__Exercise goal__: Return each record word for word, keeping none of its pictures.

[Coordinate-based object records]
-- Opening Marker --
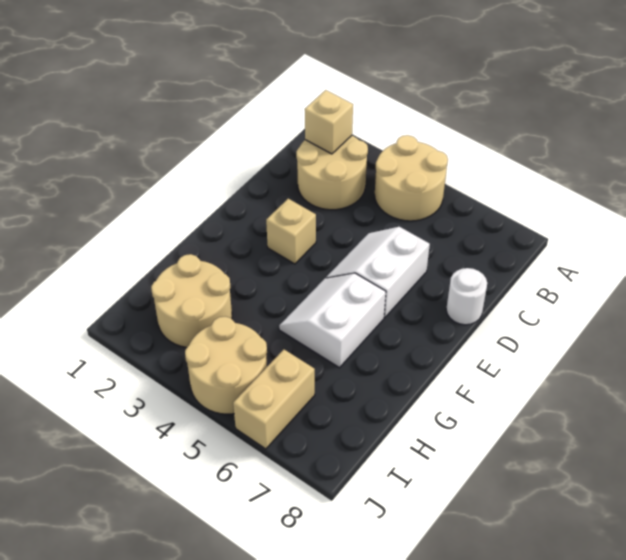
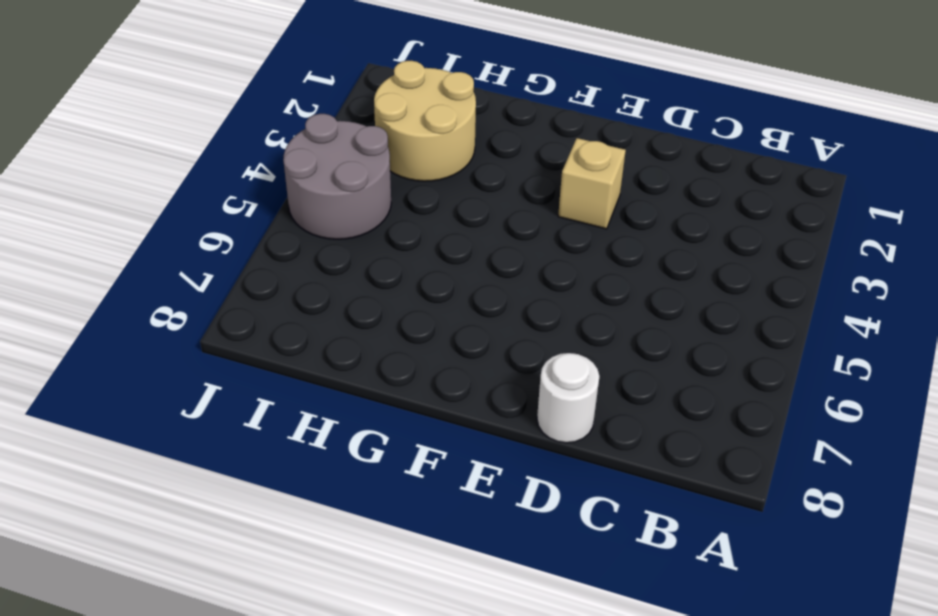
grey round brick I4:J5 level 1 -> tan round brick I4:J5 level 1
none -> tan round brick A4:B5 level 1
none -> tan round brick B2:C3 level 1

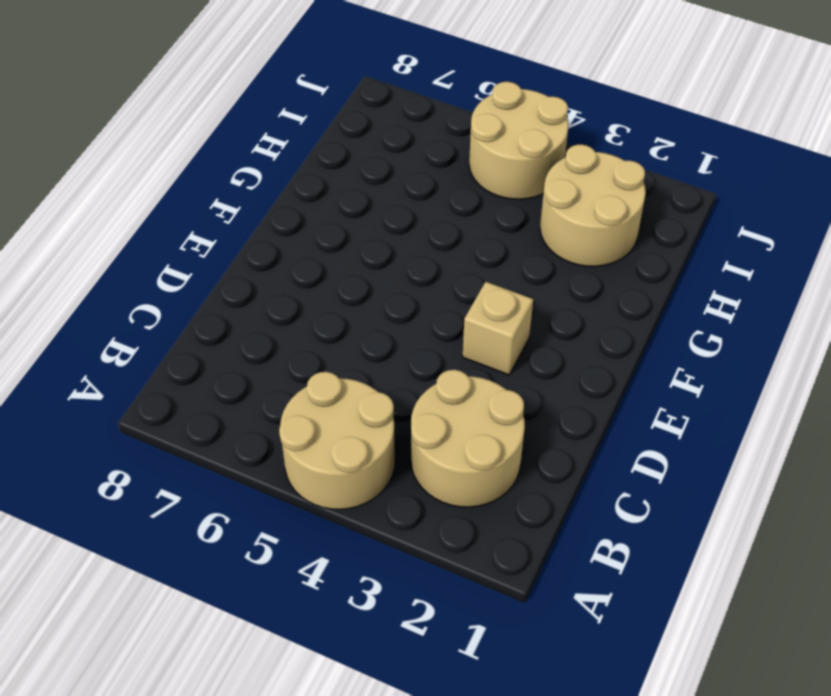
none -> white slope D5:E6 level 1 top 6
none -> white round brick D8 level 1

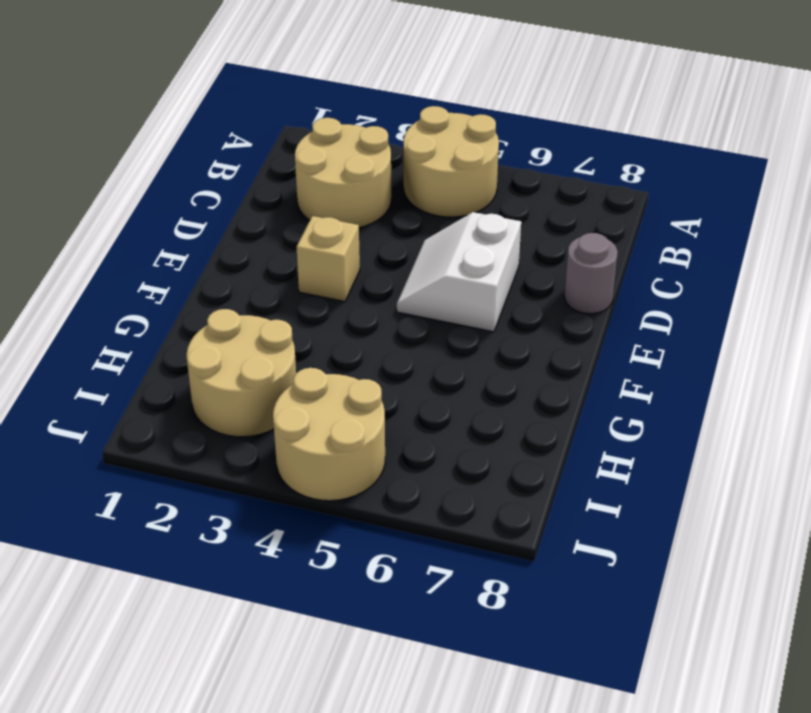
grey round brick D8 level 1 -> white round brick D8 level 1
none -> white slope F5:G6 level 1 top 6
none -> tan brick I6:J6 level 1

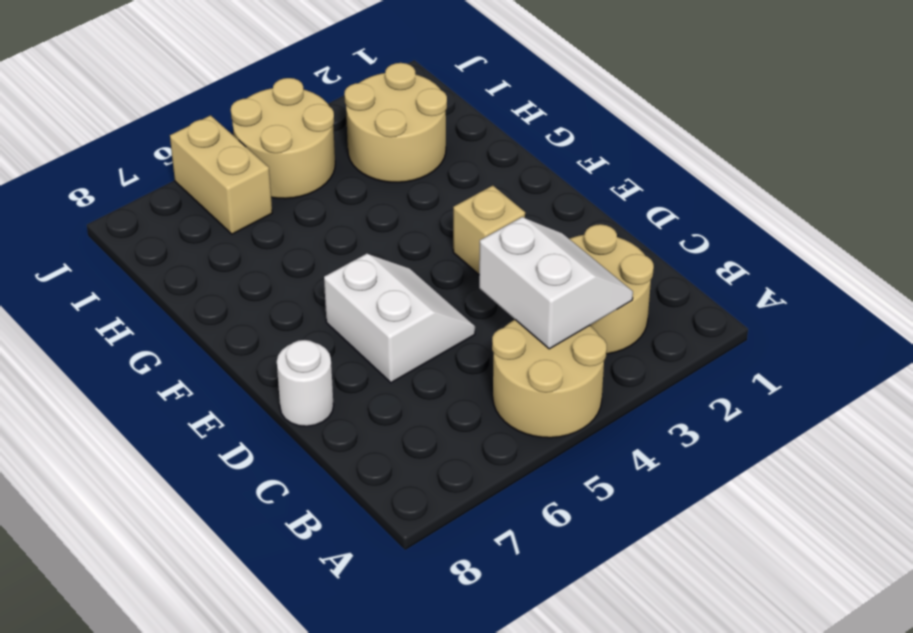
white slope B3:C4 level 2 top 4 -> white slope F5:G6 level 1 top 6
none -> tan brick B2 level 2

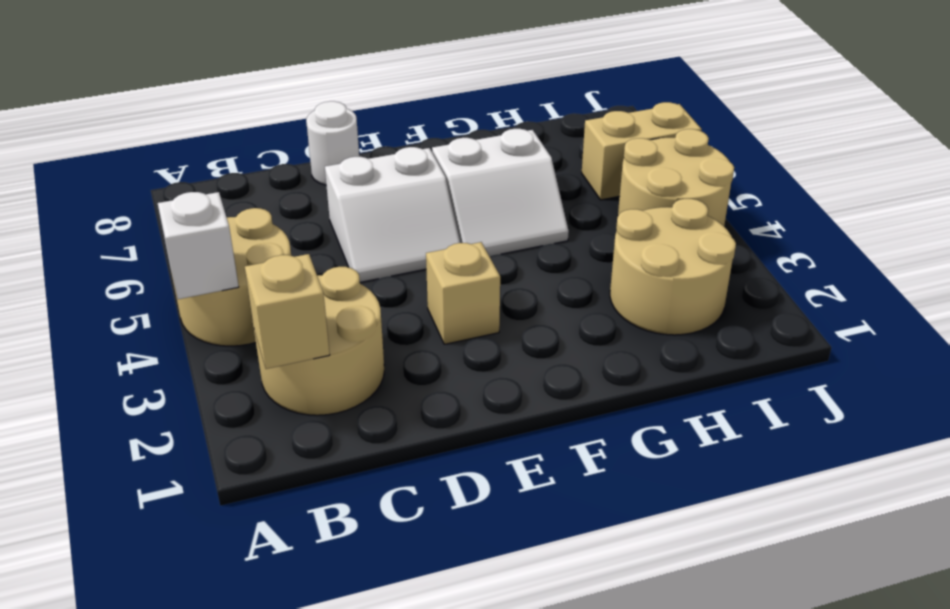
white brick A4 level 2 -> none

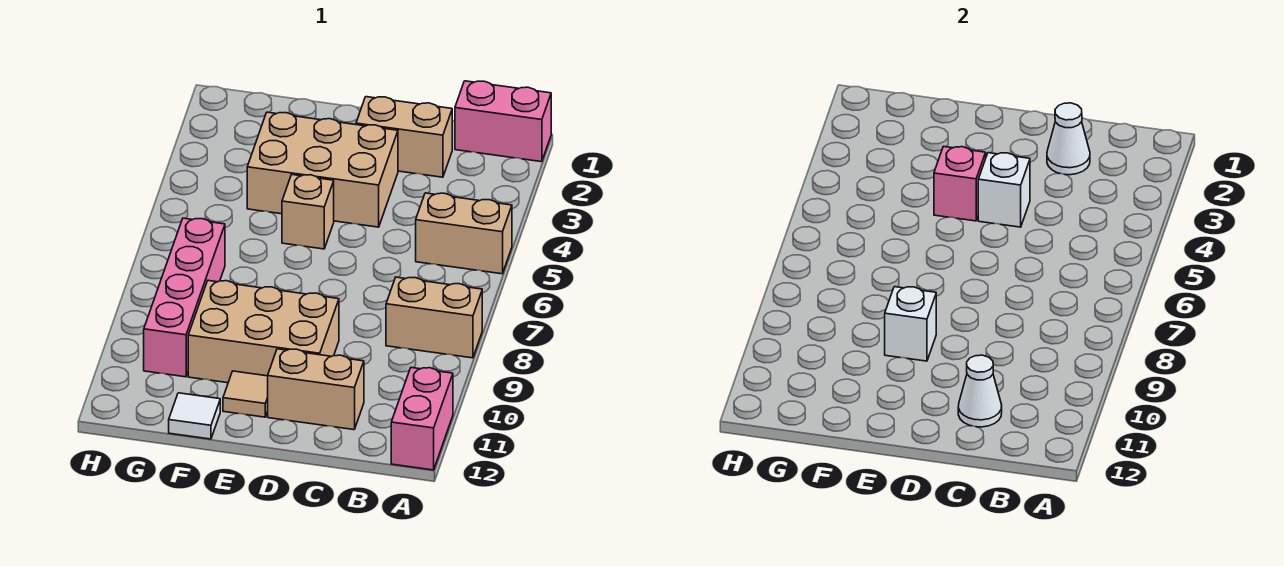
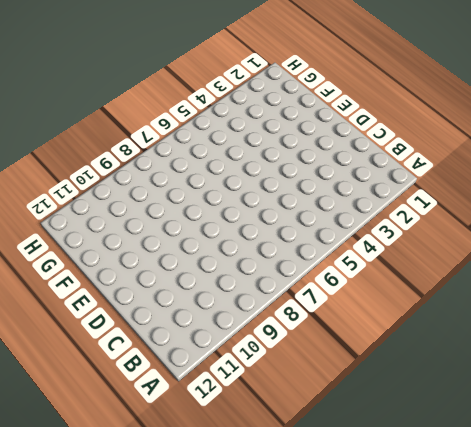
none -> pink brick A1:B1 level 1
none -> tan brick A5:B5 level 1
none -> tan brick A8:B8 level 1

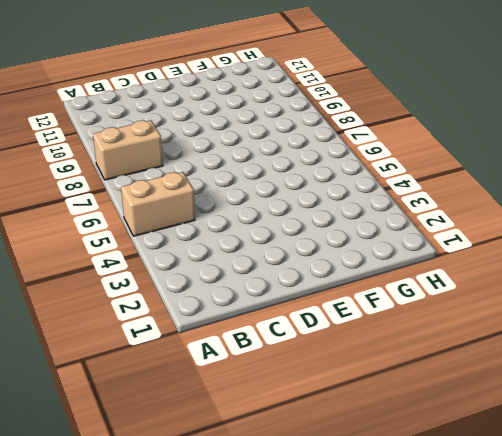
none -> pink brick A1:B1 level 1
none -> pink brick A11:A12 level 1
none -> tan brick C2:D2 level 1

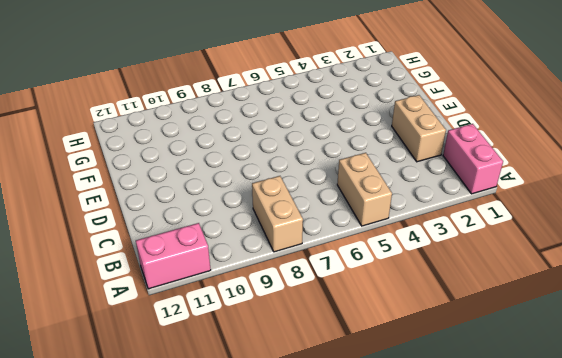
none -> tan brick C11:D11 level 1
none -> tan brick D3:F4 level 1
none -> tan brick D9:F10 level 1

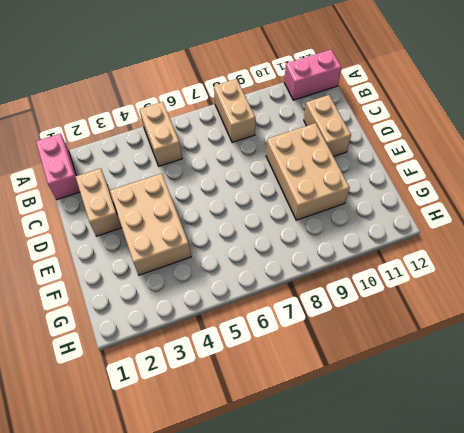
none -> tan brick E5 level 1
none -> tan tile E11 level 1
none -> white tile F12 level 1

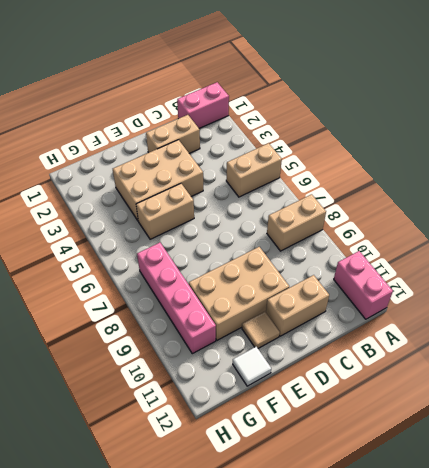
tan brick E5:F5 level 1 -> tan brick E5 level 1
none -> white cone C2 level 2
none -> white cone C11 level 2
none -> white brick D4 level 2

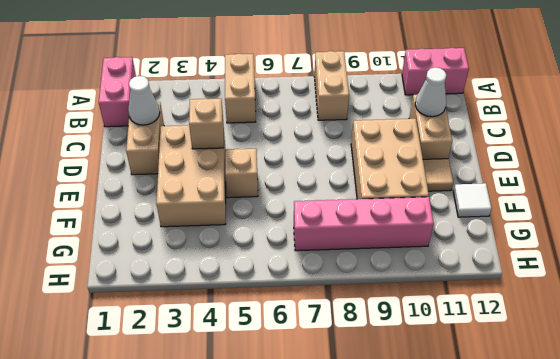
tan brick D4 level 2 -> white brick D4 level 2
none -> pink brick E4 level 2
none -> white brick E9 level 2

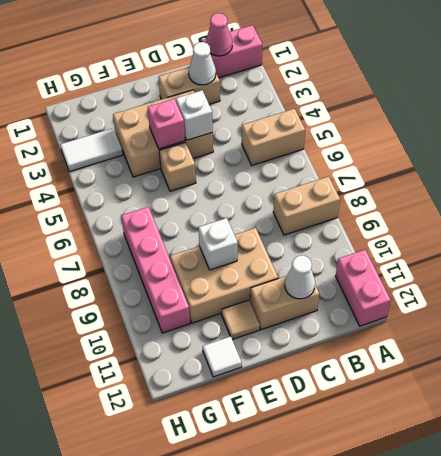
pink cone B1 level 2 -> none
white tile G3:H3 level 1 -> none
-- Closing Marker --
__Result for this task__:
grey round brick I4:J5 level 1 -> tan round brick I4:J5 level 1
none -> tan round brick A4:B5 level 1
none -> tan round brick B2:C3 level 1

none -> white slope D5:E6 level 1 top 6
none -> white round brick D8 level 1

grey round brick D8 level 1 -> white round brick D8 level 1
none -> white slope F5:G6 level 1 top 6
none -> tan brick I6:J6 level 1

white slope B3:C4 level 2 top 4 -> white slope F5:G6 level 1 top 6
none -> tan brick B2 level 2

white brick A4 level 2 -> none

none -> pink brick A1:B1 level 1
none -> tan brick A5:B5 level 1
none -> tan brick A8:B8 level 1

none -> pink brick A1:B1 level 1
none -> pink brick A11:A12 level 1
none -> tan brick C2:D2 level 1

none -> tan brick C11:D11 level 1
none -> tan brick D3:F4 level 1
none -> tan brick D9:F10 level 1

none -> tan brick E5 level 1
none -> tan tile E11 level 1
none -> white tile F12 level 1

tan brick E5:F5 level 1 -> tan brick E5 level 1
none -> white cone C2 level 2
none -> white cone C11 level 2
none -> white brick D4 level 2

tan brick D4 level 2 -> white brick D4 level 2
none -> pink brick E4 level 2
none -> white brick E9 level 2

pink cone B1 level 2 -> none
white tile G3:H3 level 1 -> none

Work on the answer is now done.